HOW TO COMPLETE THIS TASK. Where does the word "KEYS" occur in the entries below? Copy every line that has it.
#### MATERIAL FOR THIS TASK ####
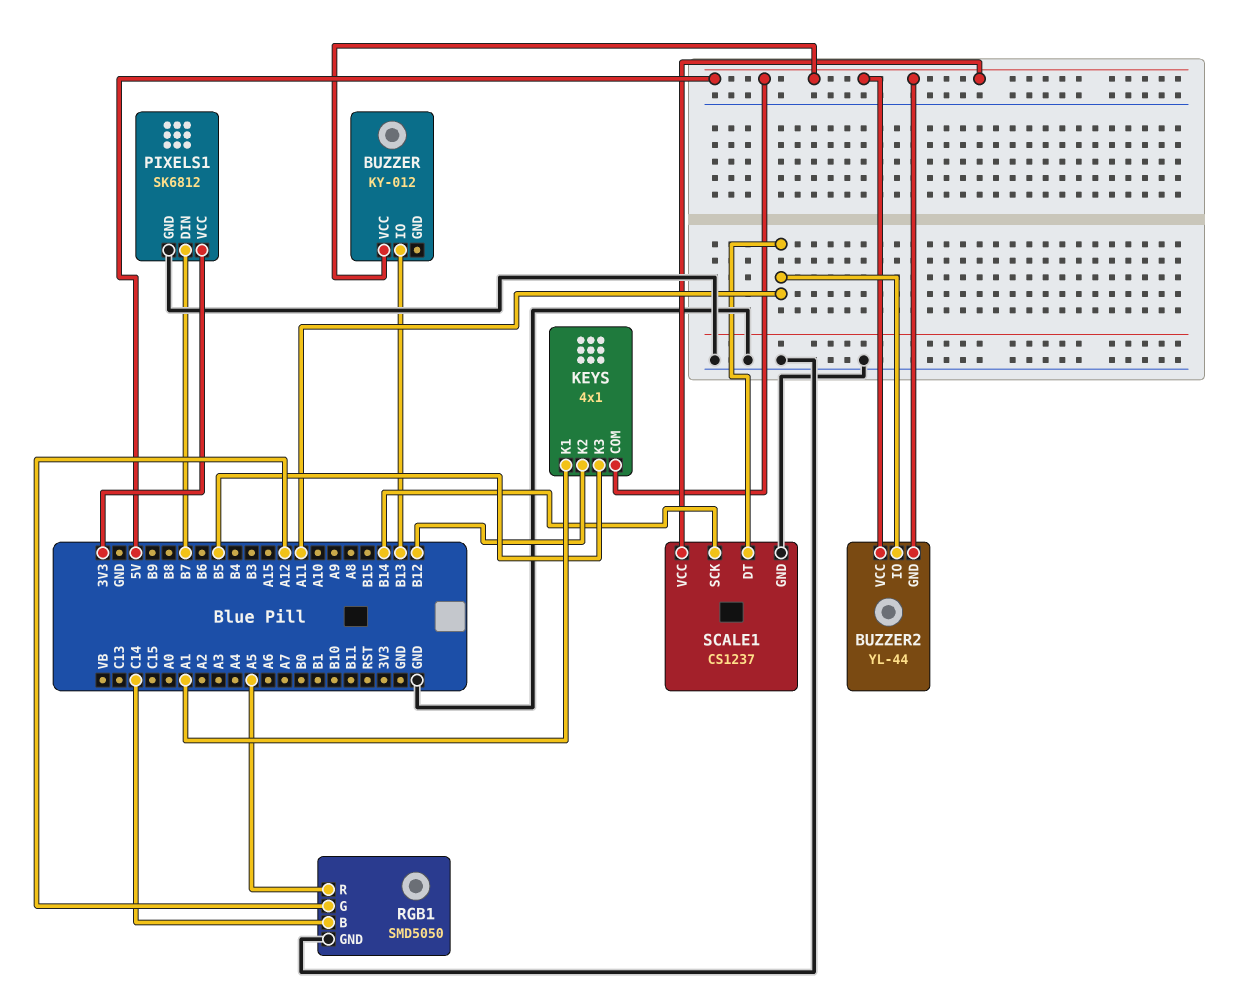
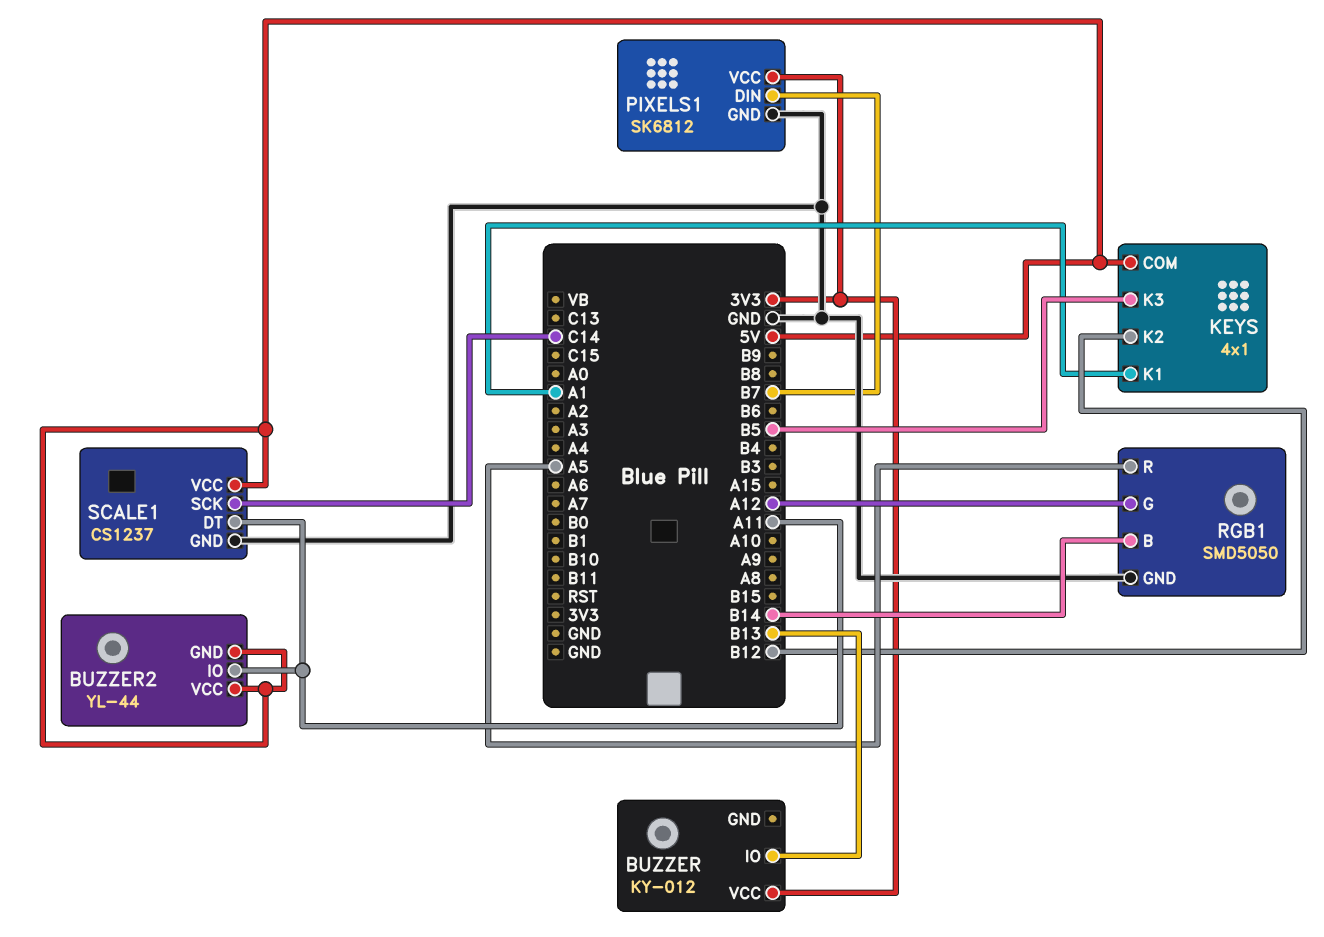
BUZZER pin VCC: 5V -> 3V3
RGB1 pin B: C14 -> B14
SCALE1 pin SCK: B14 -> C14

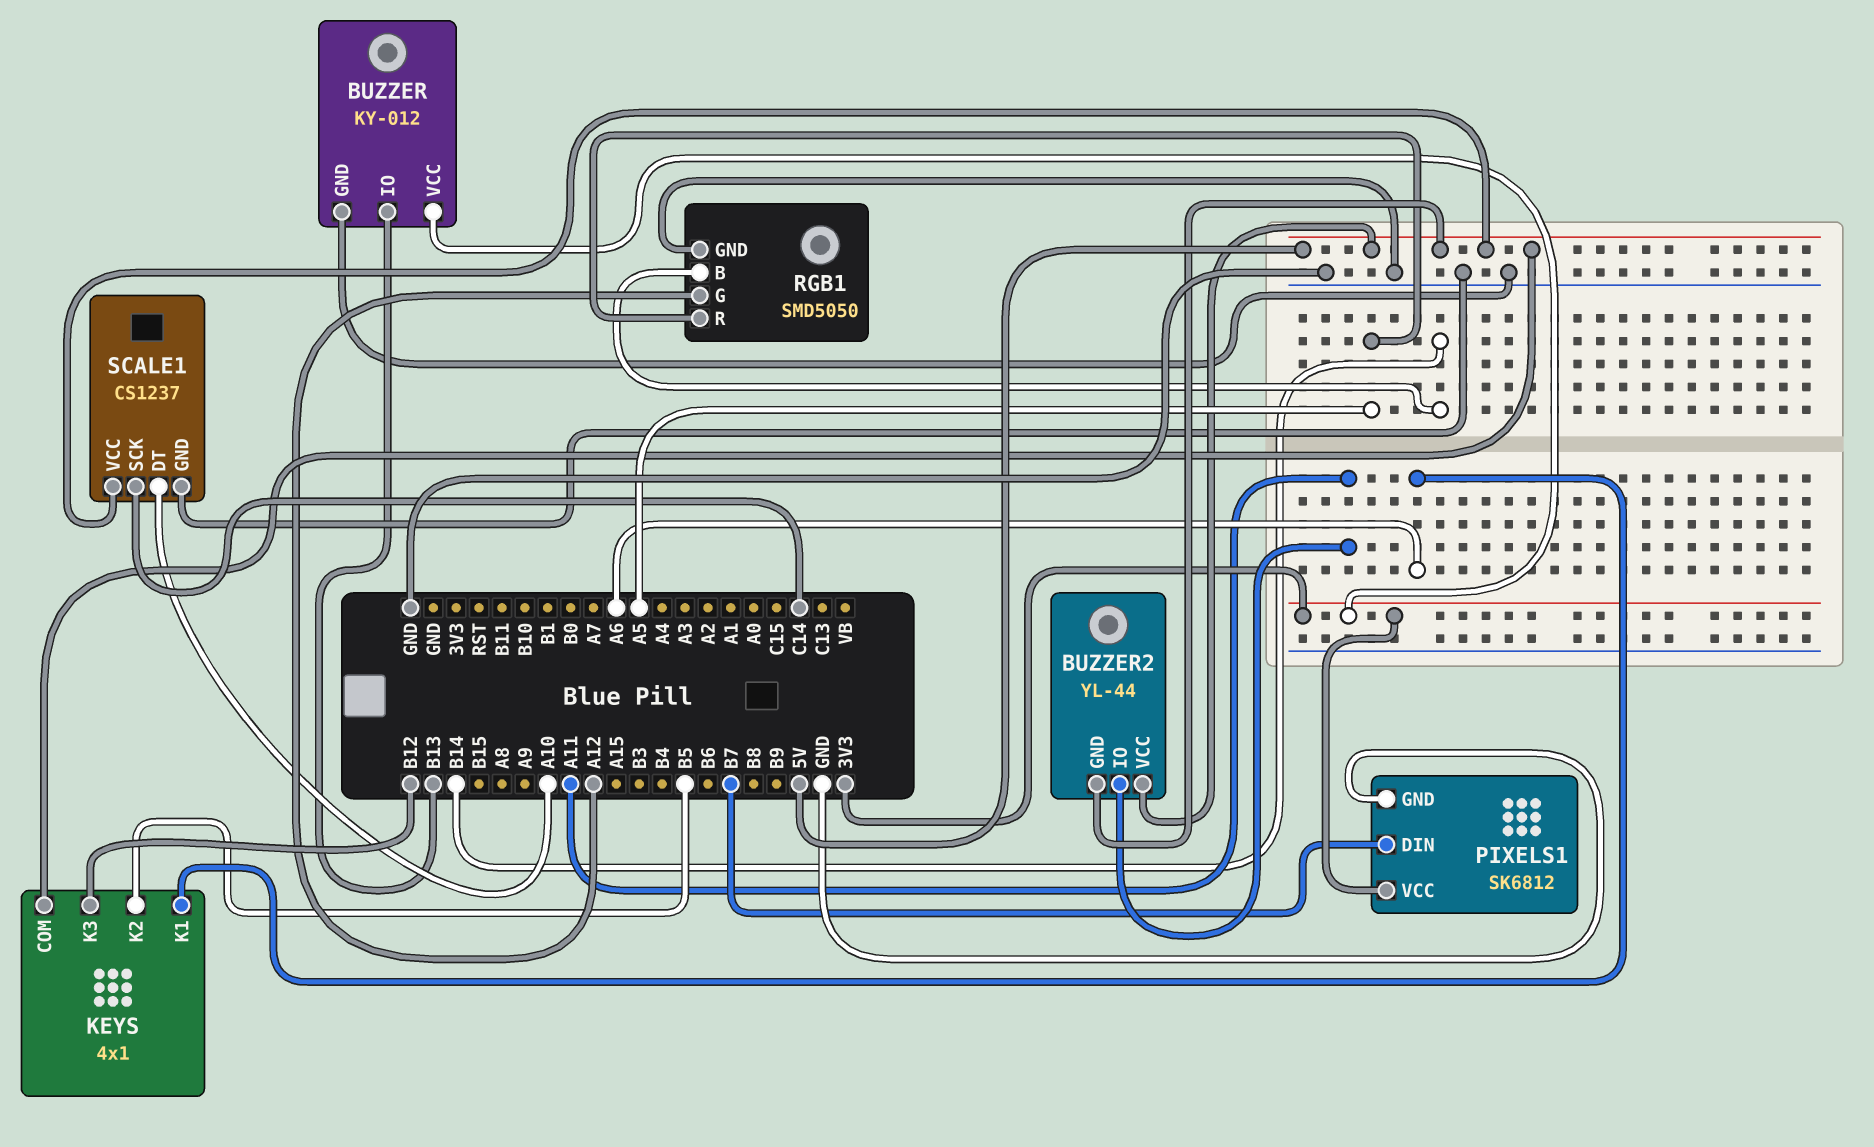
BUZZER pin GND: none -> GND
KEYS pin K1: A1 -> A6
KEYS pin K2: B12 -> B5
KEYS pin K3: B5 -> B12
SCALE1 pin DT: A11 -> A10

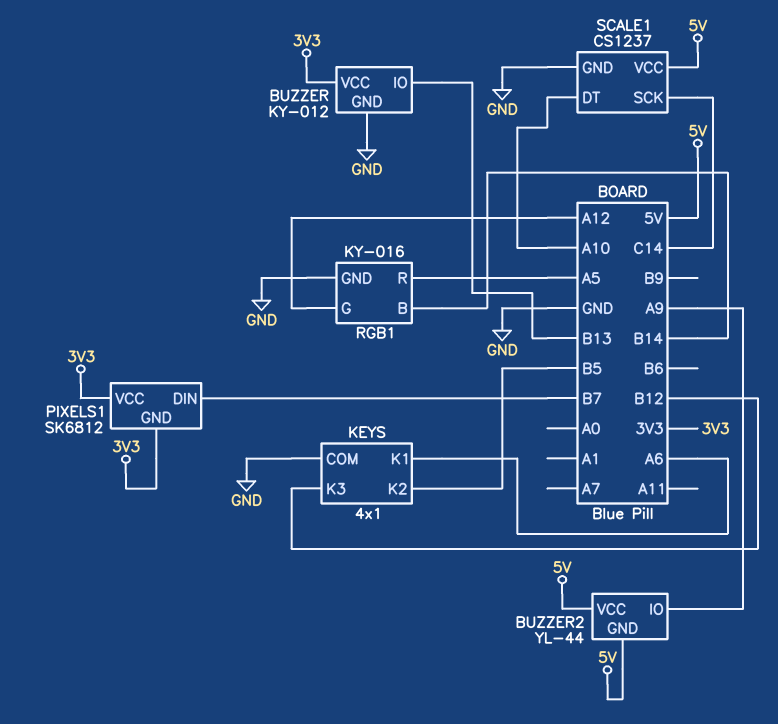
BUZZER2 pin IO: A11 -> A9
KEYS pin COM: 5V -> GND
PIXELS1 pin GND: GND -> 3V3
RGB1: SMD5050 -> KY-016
####
SOLUTION FOR THIS PROBLEM.
KEYS pin K1: A1 -> A6
KEYS pin K2: B12 -> B5
KEYS pin K3: B5 -> B12
KEYS pin COM: 5V -> GND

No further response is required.